- Assignment -
Every entry below must be transcribed word for word, and the images must be left out.

- Given entries -
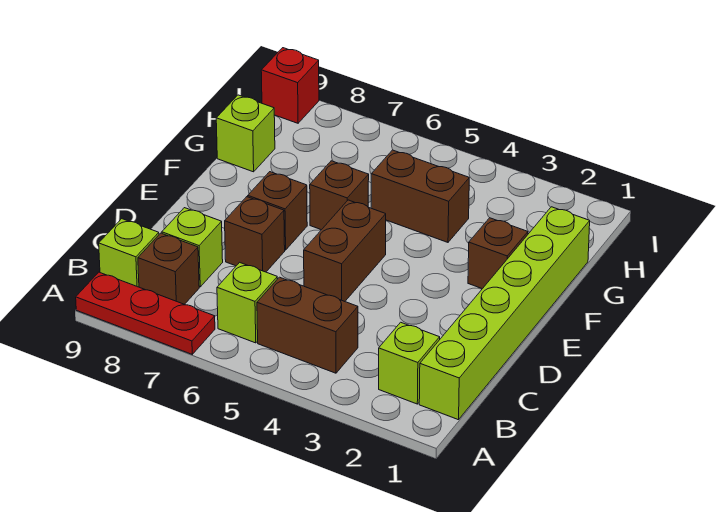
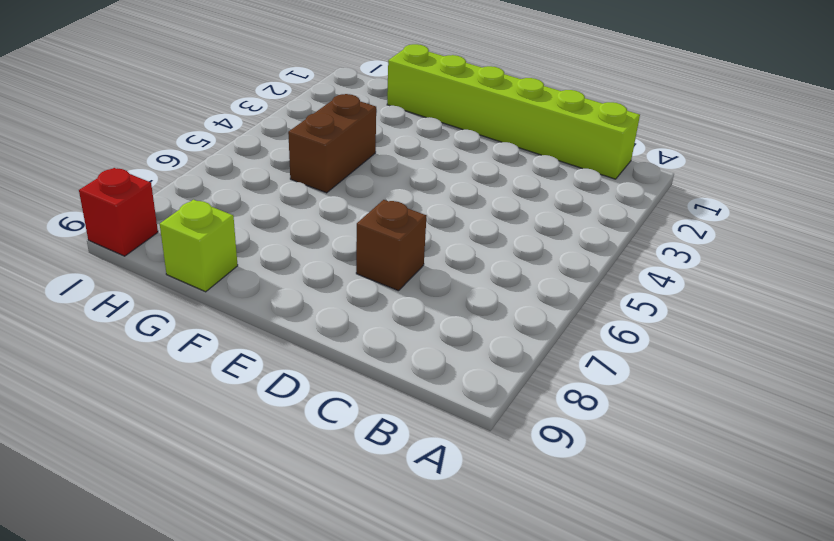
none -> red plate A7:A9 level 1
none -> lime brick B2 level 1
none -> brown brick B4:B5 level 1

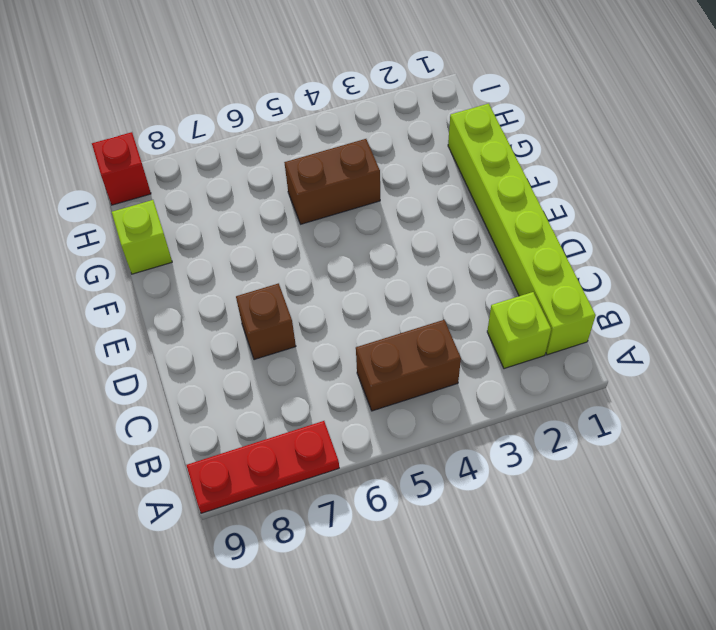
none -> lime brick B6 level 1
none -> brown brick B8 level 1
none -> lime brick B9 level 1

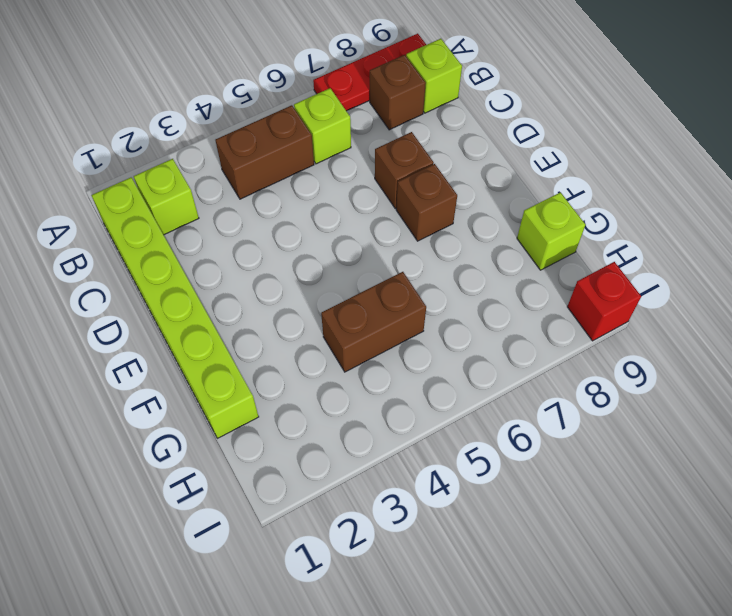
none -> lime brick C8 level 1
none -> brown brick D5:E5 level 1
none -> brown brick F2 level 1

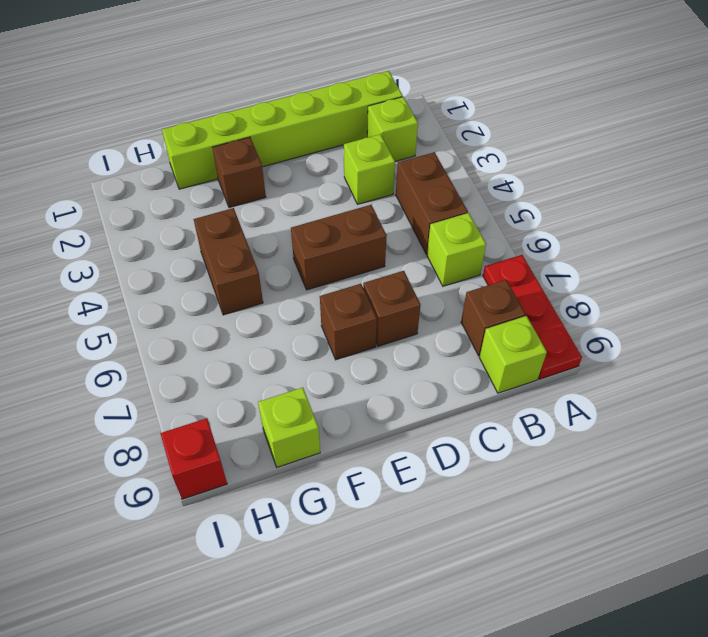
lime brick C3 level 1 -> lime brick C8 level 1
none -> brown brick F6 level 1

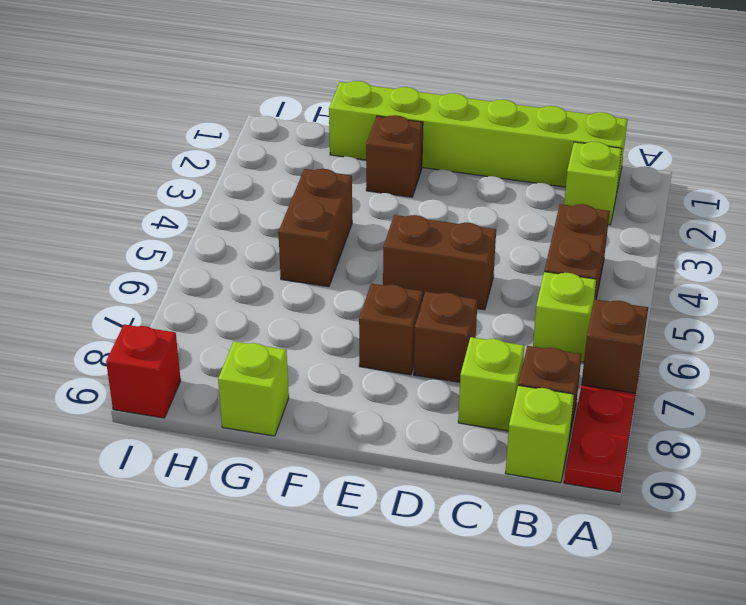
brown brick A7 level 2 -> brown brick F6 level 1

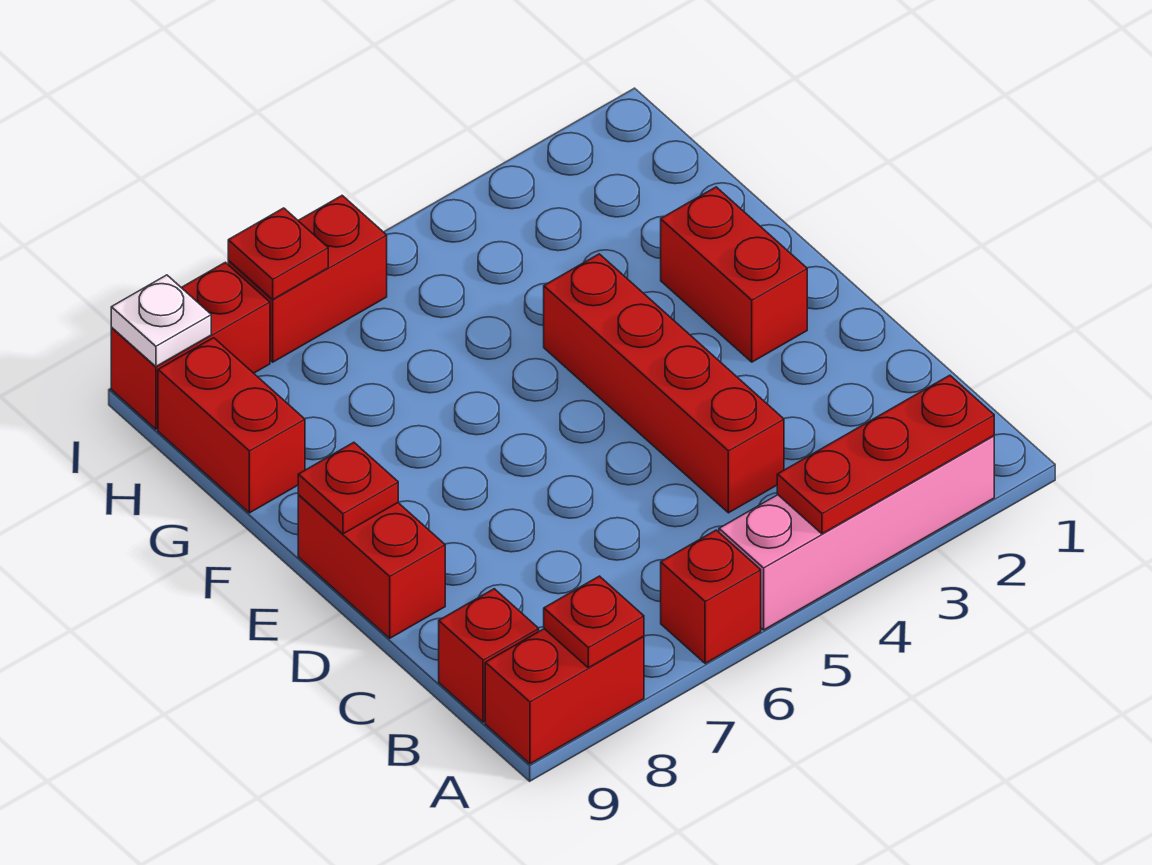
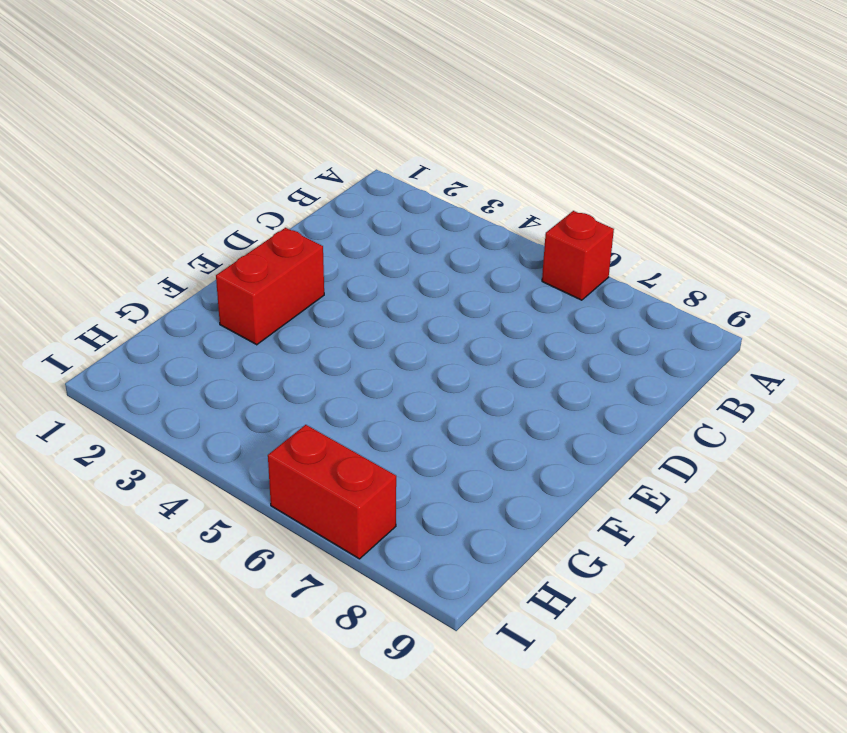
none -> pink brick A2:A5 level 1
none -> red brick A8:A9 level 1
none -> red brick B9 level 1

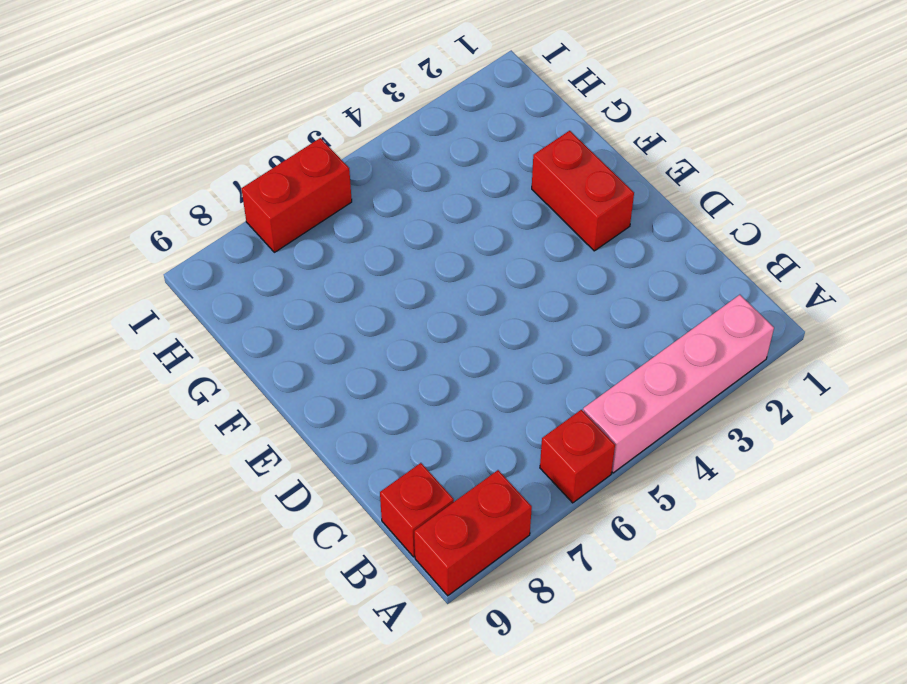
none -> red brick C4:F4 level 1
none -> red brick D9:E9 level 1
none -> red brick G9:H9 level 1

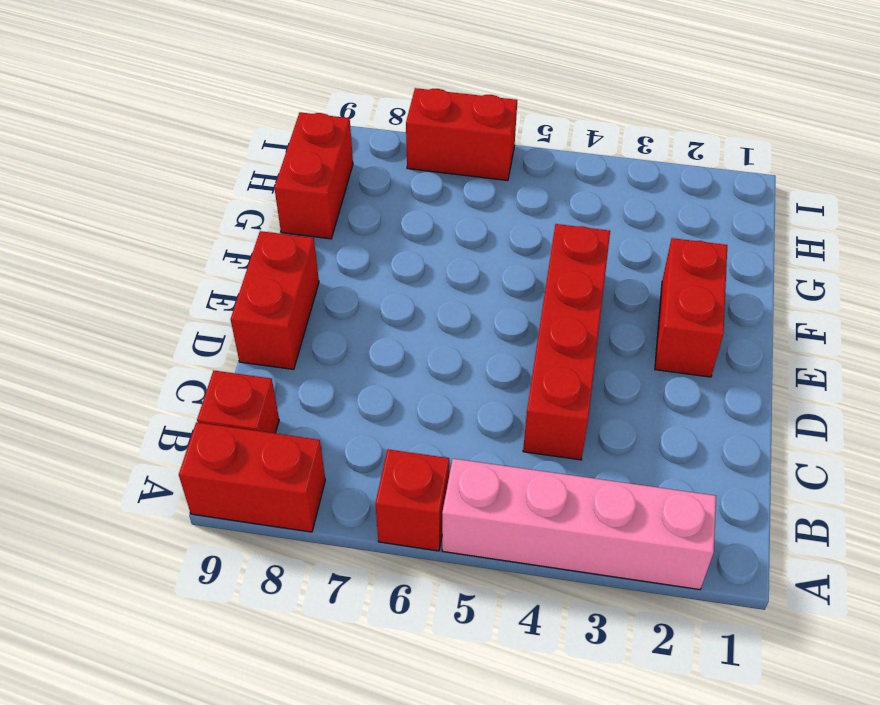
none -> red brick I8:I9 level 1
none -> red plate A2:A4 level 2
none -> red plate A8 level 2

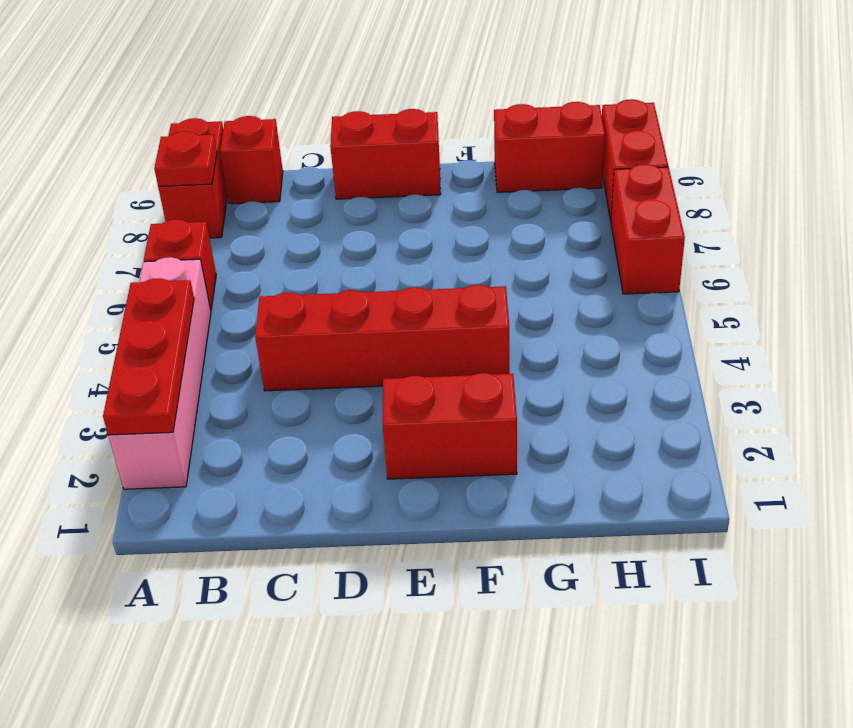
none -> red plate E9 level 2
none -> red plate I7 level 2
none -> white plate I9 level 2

- Response to the task -
none -> red plate A7:A9 level 1
none -> lime brick B2 level 1
none -> brown brick B4:B5 level 1

none -> lime brick B6 level 1
none -> brown brick B8 level 1
none -> lime brick B9 level 1

none -> lime brick C8 level 1
none -> brown brick D5:E5 level 1
none -> brown brick F2 level 1

lime brick C3 level 1 -> lime brick C8 level 1
none -> brown brick F6 level 1

brown brick A7 level 2 -> brown brick F6 level 1

none -> pink brick A2:A5 level 1
none -> red brick A8:A9 level 1
none -> red brick B9 level 1

none -> red brick C4:F4 level 1
none -> red brick D9:E9 level 1
none -> red brick G9:H9 level 1

none -> red brick I8:I9 level 1
none -> red plate A2:A4 level 2
none -> red plate A8 level 2

none -> red plate E9 level 2
none -> red plate I7 level 2
none -> white plate I9 level 2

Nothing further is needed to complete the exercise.